■ Given data:
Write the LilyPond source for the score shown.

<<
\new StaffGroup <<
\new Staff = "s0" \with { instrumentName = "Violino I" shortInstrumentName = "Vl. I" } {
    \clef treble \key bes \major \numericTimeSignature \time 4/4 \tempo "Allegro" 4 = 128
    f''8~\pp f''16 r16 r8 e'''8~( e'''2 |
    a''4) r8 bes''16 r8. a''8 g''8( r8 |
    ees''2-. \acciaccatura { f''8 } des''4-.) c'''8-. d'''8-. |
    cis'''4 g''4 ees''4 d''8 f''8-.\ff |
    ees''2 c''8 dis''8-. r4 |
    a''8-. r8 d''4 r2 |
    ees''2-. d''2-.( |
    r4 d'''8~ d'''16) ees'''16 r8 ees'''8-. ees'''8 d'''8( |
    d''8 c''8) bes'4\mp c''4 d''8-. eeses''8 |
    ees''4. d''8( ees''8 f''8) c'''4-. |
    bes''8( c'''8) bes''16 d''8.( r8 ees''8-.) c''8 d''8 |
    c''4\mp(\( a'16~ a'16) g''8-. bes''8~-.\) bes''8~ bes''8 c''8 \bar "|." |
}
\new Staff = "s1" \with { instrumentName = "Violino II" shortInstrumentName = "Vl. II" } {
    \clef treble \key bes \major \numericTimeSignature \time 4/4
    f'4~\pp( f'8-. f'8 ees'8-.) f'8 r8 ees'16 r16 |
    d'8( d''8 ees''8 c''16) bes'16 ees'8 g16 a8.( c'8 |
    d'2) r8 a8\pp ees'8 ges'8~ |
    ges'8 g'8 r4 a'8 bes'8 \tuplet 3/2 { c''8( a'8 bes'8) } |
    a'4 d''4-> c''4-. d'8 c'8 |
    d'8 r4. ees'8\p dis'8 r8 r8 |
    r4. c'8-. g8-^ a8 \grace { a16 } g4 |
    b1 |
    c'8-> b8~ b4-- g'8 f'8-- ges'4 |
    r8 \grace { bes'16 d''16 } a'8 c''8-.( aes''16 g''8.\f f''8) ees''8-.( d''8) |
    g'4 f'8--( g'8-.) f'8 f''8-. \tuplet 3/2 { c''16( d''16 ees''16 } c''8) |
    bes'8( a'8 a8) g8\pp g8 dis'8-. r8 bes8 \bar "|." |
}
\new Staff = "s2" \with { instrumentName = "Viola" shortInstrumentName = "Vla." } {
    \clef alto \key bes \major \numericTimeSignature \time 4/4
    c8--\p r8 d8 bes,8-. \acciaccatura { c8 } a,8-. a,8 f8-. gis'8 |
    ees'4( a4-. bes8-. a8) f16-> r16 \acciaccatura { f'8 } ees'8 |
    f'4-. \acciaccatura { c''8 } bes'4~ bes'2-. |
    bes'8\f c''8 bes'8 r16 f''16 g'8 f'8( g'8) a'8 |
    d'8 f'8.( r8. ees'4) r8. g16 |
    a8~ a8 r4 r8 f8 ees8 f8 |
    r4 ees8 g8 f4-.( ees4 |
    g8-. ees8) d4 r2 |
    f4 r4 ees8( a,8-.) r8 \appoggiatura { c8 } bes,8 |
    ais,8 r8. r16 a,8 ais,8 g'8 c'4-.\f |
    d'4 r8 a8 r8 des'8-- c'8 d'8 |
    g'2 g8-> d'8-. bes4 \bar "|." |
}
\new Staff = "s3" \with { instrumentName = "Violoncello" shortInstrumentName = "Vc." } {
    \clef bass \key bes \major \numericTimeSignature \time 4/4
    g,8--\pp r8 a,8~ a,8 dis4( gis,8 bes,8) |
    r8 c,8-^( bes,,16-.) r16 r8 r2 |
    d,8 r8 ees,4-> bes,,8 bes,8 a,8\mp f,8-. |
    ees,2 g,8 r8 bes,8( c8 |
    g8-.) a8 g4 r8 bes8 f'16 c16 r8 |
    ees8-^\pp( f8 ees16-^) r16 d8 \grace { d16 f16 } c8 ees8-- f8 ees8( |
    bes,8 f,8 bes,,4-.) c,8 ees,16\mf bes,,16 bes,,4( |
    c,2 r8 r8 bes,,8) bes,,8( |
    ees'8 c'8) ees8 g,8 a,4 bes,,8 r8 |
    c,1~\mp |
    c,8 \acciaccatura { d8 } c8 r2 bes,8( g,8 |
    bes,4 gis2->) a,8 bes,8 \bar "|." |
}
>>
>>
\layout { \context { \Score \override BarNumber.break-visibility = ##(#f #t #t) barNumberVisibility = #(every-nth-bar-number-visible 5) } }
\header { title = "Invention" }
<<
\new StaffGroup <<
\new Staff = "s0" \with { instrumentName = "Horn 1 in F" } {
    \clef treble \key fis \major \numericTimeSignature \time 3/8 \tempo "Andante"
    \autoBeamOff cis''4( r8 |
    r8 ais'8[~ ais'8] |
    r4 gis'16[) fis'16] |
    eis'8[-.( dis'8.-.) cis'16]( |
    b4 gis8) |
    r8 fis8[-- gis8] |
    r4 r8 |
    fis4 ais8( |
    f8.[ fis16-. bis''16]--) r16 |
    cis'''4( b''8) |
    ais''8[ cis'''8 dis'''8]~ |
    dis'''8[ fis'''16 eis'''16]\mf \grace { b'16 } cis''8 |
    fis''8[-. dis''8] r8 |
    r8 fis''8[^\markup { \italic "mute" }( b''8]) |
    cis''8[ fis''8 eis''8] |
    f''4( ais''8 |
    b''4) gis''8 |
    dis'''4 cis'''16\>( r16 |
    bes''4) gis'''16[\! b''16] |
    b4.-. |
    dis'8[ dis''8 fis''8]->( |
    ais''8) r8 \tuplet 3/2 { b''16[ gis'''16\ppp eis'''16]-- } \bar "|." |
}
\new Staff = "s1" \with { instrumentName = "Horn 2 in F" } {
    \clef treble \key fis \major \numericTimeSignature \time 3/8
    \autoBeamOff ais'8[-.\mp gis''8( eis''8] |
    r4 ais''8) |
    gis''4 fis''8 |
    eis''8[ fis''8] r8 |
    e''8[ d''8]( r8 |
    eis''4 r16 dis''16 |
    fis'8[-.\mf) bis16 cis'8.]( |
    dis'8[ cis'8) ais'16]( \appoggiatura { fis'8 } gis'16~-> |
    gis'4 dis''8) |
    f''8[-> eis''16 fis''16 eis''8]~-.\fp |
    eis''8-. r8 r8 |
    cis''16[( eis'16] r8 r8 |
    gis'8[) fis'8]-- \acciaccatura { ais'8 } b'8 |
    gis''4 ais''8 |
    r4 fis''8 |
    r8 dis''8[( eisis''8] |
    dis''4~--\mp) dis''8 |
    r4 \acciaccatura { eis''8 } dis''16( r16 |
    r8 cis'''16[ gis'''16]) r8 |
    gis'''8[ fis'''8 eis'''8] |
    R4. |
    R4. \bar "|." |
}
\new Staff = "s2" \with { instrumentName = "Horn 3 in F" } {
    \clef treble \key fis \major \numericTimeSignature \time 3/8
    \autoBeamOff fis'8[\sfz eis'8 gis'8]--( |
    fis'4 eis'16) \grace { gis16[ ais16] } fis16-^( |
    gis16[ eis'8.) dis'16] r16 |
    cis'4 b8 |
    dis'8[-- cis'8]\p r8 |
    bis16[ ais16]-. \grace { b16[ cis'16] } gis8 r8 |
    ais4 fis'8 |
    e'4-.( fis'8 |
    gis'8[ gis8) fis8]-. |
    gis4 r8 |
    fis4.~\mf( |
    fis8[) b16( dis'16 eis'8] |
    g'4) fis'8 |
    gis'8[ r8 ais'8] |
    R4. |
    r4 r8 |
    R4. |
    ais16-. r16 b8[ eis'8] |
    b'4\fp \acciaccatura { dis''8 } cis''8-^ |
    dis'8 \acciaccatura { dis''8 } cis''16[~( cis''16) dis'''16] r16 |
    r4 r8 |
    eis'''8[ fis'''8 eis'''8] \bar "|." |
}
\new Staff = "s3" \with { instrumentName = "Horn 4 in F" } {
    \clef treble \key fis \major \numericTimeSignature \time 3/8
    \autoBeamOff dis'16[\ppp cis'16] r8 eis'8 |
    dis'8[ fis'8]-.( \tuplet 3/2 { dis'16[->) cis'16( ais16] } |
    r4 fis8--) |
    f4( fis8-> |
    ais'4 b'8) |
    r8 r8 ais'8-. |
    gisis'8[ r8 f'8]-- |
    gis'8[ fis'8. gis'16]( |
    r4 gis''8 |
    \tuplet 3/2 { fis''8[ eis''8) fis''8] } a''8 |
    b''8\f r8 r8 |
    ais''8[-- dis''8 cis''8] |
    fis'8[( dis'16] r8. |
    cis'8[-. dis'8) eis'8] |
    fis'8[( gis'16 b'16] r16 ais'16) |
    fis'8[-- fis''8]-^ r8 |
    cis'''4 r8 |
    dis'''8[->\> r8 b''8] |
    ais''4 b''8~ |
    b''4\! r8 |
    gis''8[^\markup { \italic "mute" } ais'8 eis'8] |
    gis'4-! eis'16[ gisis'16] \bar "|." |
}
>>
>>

■ Exercise instructions: Locate each line in the items above that contains the string "time", and copy those lines out in full.

■ Output:
    \clef treble \key bes \major \numericTimeSignature \time 4/4 \tempo "Allegro" 4 = 128
    \clef treble \key bes \major \numericTimeSignature \time 4/4
    \clef alto \key bes \major \numericTimeSignature \time 4/4
    \clef bass \key bes \major \numericTimeSignature \time 4/4
    \clef treble \key fis \major \numericTimeSignature \time 3/8 \tempo "Andante"
    \clef treble \key fis \major \numericTimeSignature \time 3/8
    \clef treble \key fis \major \numericTimeSignature \time 3/8
    \clef treble \key fis \major \numericTimeSignature \time 3/8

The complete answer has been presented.